**Task instructions**
Write out all the records exactly, and keep any images out.

(Dataset records)

= = =

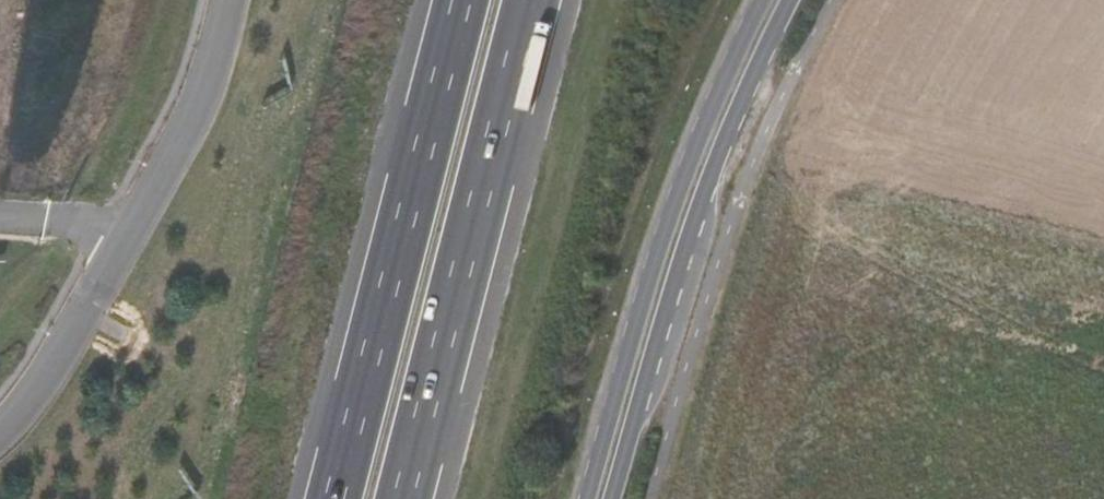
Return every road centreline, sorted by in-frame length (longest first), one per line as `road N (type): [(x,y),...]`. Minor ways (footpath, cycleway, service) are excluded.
road 1 (secondary): [(611,498),(693,225),(791,0)]
road 2 (secondary): [(765,0),(661,240),(589,498)]
road 3 (motorway): [(407,498),(534,0)]
road 4 (motorway): [(458,0),(331,498)]
road 5 (unclassified): [(230,0),(196,113),(96,291),(27,401),(0,428)]

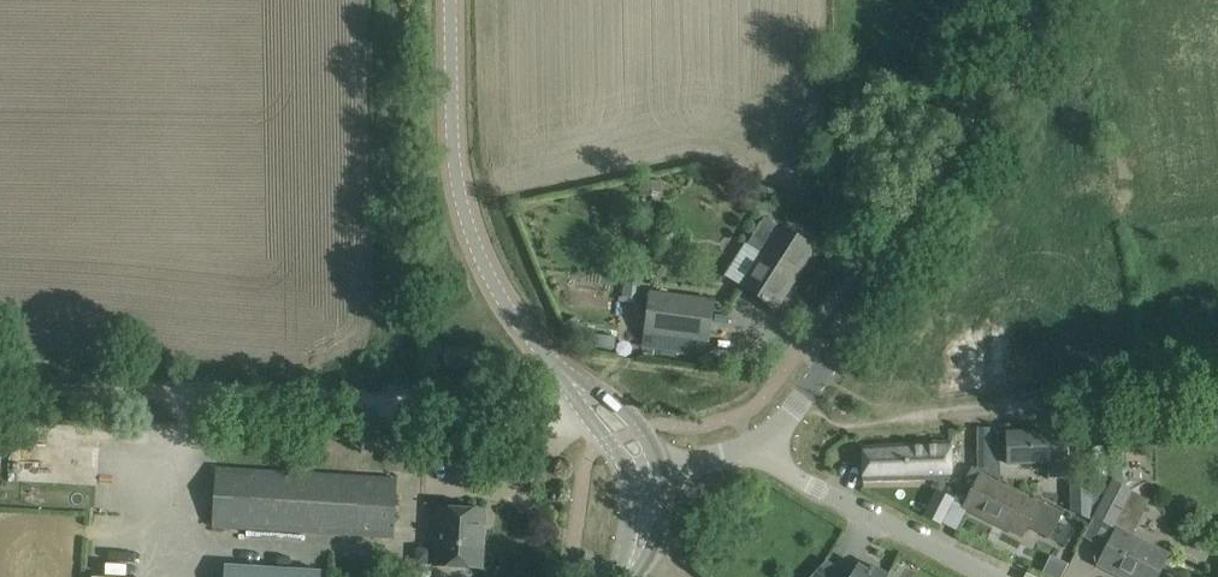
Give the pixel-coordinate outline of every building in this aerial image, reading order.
[(639,181),(638,197),(661,198),(662,183),(639,181)] [(762,253),(742,285),(775,307),(814,248),(765,218),(748,244),(762,253)] [(635,300),(639,275),(626,273),(622,298),(635,300)] [(645,333),(709,342),(714,301),(650,292),(645,333)] [(1008,464),(1048,462),(1048,478),(1070,477),(1068,440),(1048,441),(1048,432),(1007,434),(1008,464)] [(948,442),(861,447),(863,481),(938,479),(938,484),(922,515),(940,524),(953,497),(943,492),(946,485),(945,479),(951,479),(950,475),(948,442)] [(953,497),(951,501),(956,503),(964,507),(1021,536),(1027,524),(1049,535),(1048,537),(1049,538),(1062,512),(1038,500),(1036,504),(980,476),(982,471),(976,468),(969,465),(953,497)] [(213,527),(393,538),(396,479),(313,474),(313,467),(300,466),(300,473),(216,468),(213,527)] [(1070,481),(1070,512),(1091,522),(1091,481),(1070,481)] [(1094,517),(1117,528),(1116,529),(1109,544),(1107,547),(1103,545),(1100,546),(1094,556),(1095,560),(1099,563),(1098,565),(1121,576),(1157,576),(1160,570),(1168,554),(1133,536),(1150,500),(1112,481),(1094,517)] [(435,566),(481,569),(484,511),(438,508),(435,566)] [(888,575),(871,565),(868,570),(858,564),(850,576),(887,576),(888,575)] [(322,571),(226,565),(225,576),(322,576),(322,571)]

= = =

**Solved problem**
Return every road centreline, sorted by in-frame length (longest first), one per line as `road N (type): [(x,y),...]`. Minor ways (footpath, cycleway, service) are excluded.
road 1 (secondary): [(611,498),(693,225),(791,0)]
road 2 (secondary): [(765,0),(661,240),(589,498)]
road 3 (motorway): [(407,498),(534,0)]
road 4 (motorway): [(458,0),(331,498)]
road 5 (unclassified): [(230,0),(196,113),(96,291),(27,401),(0,428)]

Give the pixel-coordinate outline of every building in this aerial image, reading order.
[(639,181),(638,197),(661,198),(662,183),(639,181)] [(762,253),(742,285),(775,307),(814,248),(765,218),(748,244),(762,253)] [(635,300),(639,275),(626,273),(622,298),(635,300)] [(645,333),(709,342),(714,301),(650,292),(645,333)] [(1008,464),(1048,462),(1048,478),(1070,477),(1068,440),(1048,441),(1048,432),(1007,434),(1008,464)] [(948,442),(861,447),(863,481),(938,479),(938,484),(922,515),(940,524),(953,497),(943,492),(946,485),(945,479),(951,479),(950,475),(948,442)] [(953,497),(951,501),(956,503),(964,507),(1021,536),(1027,524),(1049,535),(1048,537),(1049,538),(1062,512),(1038,500),(1036,504),(980,476),(982,471),(976,468),(969,465),(953,497)] [(213,527),(393,538),(396,479),(313,474),(313,467),(300,466),(300,473),(216,468),(213,527)] [(1070,481),(1070,512),(1091,522),(1091,481),(1070,481)] [(1094,517),(1117,528),(1116,529),(1109,544),(1107,547),(1103,545),(1100,546),(1094,556),(1095,560),(1099,563),(1098,565),(1121,576),(1157,576),(1160,570),(1168,554),(1133,536),(1150,500),(1112,481),(1094,517)] [(435,566),(481,569),(484,511),(438,508),(435,566)] [(888,575),(871,565),(868,570),(858,564),(850,576),(887,576),(888,575)] [(322,571),(226,565),(225,576),(322,576),(322,571)]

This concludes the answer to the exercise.